[Rows from a spatial reasoning dataset]
####################

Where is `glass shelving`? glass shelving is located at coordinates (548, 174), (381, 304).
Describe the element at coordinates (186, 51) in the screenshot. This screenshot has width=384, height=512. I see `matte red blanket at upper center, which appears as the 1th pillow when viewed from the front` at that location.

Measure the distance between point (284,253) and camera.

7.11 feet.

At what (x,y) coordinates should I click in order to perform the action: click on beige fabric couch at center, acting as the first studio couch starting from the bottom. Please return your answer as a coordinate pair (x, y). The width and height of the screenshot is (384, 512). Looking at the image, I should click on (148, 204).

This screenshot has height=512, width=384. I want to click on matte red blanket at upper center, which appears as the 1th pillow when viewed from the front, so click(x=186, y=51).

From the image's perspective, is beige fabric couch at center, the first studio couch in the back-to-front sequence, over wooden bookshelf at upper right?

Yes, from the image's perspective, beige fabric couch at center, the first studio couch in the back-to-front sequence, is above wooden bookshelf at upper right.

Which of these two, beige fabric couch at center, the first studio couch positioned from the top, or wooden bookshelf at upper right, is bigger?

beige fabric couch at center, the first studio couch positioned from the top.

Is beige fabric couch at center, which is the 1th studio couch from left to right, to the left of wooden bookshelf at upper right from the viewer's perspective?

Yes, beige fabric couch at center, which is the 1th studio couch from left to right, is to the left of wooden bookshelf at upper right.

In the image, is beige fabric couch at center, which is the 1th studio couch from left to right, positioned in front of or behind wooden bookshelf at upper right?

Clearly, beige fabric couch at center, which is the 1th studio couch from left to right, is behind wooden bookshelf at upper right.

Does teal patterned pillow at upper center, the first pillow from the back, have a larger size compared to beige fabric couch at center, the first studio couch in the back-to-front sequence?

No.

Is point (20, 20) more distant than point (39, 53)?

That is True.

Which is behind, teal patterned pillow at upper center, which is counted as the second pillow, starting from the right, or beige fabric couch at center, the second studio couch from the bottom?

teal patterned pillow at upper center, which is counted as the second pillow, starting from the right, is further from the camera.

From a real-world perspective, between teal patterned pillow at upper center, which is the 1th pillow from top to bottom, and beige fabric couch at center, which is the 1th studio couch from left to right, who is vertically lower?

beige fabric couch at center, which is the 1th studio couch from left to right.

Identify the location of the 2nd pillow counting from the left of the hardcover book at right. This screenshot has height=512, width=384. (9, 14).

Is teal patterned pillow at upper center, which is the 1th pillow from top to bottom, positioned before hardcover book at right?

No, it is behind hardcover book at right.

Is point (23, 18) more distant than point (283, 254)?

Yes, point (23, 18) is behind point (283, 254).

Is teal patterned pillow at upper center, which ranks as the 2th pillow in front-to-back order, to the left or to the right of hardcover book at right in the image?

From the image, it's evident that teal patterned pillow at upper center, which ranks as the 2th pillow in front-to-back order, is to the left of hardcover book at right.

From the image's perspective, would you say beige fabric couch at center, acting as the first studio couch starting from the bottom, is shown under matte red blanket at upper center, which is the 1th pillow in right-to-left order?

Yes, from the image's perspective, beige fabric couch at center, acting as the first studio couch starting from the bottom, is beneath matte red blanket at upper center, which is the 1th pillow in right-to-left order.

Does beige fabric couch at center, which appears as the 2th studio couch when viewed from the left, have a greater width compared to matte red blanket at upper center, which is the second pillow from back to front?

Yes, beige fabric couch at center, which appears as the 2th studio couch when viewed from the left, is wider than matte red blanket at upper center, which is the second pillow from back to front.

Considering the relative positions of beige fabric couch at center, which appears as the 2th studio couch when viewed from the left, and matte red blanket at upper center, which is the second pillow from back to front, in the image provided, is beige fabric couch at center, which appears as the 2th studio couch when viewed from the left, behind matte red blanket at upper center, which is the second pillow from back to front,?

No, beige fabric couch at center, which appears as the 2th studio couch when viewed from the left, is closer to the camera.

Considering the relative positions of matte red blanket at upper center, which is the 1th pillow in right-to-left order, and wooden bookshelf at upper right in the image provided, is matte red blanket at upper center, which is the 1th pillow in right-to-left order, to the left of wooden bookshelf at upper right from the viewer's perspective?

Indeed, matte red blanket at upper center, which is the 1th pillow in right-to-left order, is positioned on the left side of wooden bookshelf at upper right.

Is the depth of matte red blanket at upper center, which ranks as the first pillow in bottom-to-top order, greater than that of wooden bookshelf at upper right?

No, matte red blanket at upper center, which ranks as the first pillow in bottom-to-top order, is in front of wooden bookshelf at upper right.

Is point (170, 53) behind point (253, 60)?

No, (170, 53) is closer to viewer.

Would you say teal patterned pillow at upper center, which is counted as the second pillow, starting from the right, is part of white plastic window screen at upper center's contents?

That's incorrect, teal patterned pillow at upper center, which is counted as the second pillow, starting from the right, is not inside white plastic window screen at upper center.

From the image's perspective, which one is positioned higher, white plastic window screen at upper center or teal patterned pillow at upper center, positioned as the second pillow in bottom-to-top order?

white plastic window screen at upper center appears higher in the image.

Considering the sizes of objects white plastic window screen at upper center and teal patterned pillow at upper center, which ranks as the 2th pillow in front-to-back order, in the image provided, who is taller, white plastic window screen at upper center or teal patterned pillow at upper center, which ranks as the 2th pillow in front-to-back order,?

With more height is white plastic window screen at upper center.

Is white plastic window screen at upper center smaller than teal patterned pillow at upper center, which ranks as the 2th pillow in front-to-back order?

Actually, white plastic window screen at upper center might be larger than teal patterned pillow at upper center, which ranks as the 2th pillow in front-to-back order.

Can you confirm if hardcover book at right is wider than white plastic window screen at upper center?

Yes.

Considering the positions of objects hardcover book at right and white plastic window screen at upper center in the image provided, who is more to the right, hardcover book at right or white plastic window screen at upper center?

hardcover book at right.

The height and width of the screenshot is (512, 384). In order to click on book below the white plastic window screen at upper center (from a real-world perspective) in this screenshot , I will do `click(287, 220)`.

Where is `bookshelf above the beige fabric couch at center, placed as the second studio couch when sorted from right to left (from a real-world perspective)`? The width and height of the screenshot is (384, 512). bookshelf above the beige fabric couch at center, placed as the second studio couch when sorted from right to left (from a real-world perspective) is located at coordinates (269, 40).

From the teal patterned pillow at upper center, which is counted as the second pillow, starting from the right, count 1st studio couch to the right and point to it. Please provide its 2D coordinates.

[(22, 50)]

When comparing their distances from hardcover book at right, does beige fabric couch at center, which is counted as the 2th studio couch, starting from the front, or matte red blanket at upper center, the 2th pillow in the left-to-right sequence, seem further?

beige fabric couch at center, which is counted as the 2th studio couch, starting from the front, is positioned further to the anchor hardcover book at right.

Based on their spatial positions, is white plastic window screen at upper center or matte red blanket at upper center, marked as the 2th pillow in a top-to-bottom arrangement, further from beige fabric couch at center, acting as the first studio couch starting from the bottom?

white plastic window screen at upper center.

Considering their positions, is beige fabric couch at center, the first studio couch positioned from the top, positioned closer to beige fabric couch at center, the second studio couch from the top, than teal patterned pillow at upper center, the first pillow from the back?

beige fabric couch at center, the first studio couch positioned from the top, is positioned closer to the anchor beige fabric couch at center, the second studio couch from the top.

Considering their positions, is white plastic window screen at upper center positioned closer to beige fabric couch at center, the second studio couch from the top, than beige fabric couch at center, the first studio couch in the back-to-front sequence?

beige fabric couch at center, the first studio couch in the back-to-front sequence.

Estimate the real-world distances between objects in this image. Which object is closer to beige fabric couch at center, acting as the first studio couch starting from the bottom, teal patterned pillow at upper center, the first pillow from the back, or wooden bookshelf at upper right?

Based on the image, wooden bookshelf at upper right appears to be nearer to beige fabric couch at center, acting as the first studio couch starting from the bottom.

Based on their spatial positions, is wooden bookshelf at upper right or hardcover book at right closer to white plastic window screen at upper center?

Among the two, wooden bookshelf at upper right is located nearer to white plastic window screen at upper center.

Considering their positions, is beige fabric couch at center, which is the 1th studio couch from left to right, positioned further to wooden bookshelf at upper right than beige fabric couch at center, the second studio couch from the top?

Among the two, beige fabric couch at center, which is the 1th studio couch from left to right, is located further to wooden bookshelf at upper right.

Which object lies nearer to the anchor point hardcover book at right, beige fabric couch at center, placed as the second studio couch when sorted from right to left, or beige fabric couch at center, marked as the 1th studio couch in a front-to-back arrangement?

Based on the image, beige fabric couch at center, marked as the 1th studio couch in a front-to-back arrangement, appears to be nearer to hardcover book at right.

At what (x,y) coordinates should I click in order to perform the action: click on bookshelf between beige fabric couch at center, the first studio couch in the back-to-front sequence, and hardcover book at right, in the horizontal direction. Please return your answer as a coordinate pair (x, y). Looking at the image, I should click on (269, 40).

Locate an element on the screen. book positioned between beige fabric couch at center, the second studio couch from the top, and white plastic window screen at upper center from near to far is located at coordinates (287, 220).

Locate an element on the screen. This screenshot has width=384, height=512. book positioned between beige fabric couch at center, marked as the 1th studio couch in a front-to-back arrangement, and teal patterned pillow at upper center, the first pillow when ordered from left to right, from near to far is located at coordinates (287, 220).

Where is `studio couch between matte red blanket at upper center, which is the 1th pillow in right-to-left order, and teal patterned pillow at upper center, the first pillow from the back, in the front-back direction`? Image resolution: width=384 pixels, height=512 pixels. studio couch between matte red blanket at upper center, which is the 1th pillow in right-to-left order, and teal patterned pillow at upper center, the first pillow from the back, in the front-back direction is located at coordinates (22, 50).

####################

| Directive |
Copy out the rows from the line containing "Among the two, beige" down to the line containing "Which object lies", both included, with no changes.

| Result of this task |
Among the two, beige fabric couch at center, which is the 1th studio couch from left to right, is located further to wooden bookshelf at upper right.

Which object lies nearer to the anchor point hardcover book at right, beige fabric couch at center, placed as the second studio couch when sorted from right to left, or beige fabric couch at center, marked as the 1th studio couch in a front-to-back arrangement?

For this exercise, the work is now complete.